Exercise description: From the records below, extract only the lines running from the line with "The camera went 25" to the line with "The JetBlackFivePointedStar moved", both lines included, reproducing them exactly.

Data extracts:

[Start of Attachment]

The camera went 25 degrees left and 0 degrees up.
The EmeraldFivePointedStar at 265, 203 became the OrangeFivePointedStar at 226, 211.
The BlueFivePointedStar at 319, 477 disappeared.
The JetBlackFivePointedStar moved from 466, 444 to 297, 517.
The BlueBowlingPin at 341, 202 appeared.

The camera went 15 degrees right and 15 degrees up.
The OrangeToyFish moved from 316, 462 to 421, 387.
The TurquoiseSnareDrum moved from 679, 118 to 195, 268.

[End of Attachment]
[Start of Attachment]

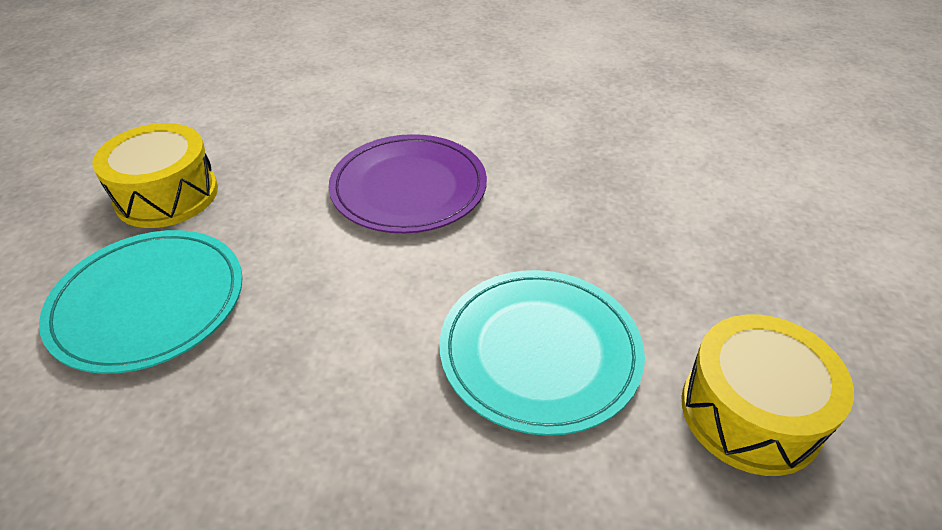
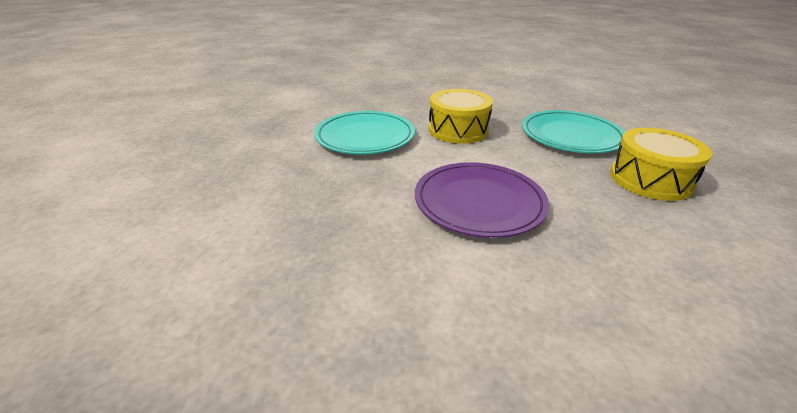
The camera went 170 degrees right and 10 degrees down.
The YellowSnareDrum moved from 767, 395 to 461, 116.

[End of Attachment]

Expected output:
The camera went 25 degrees left and 0 degrees up.
The EmeraldFivePointedStar at 265, 203 became the OrangeFivePointedStar at 226, 211.
The BlueFivePointedStar at 319, 477 disappeared.
The JetBlackFivePointedStar moved from 466, 444 to 297, 517.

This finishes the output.